::: Provided records
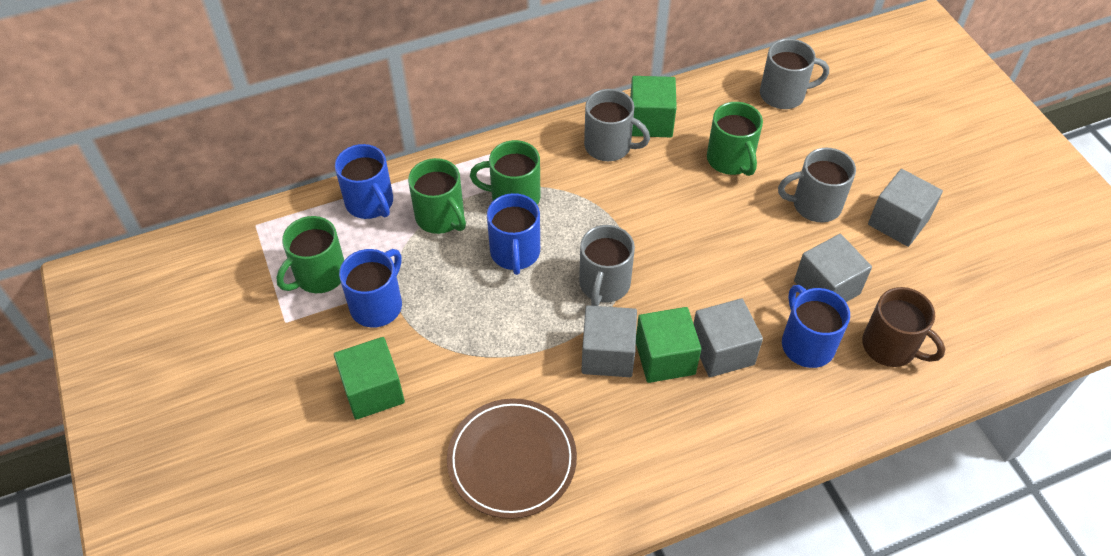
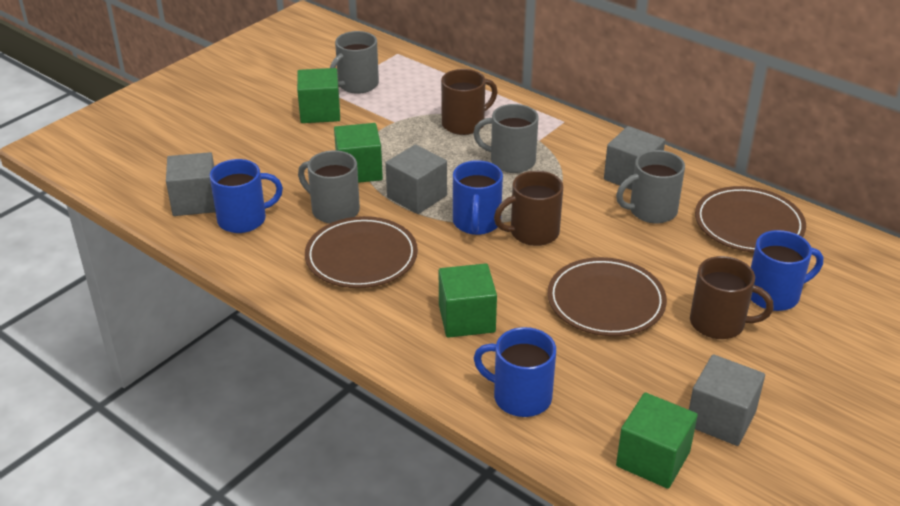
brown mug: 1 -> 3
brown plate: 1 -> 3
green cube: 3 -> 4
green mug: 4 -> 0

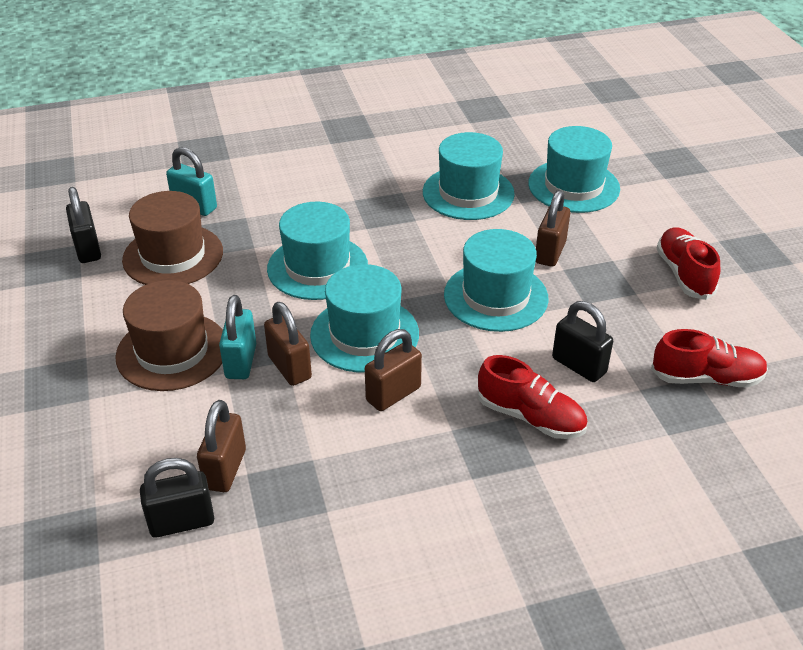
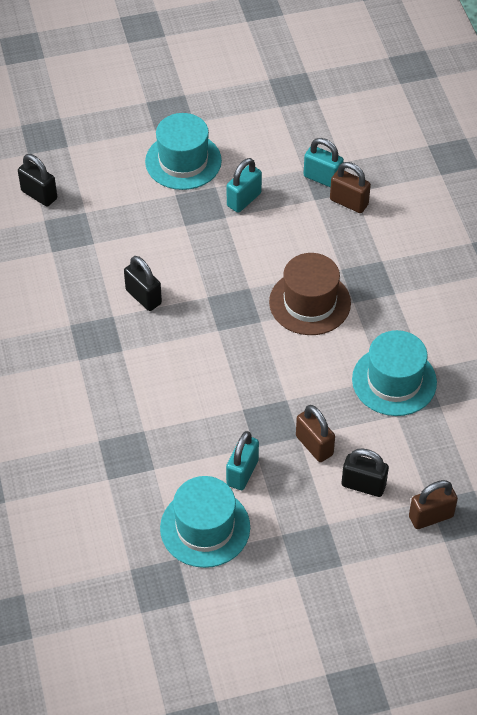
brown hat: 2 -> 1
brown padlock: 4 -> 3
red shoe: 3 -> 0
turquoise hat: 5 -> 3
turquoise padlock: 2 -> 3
::::::
- [What is required] Return the data word for word without its pictures.

- [Written reply]
brown mug: 1 -> 3
brown plate: 1 -> 3
green cube: 3 -> 4
green mug: 4 -> 0

brown hat: 2 -> 1
brown padlock: 4 -> 3
red shoe: 3 -> 0
turquoise hat: 5 -> 3
turquoise padlock: 2 -> 3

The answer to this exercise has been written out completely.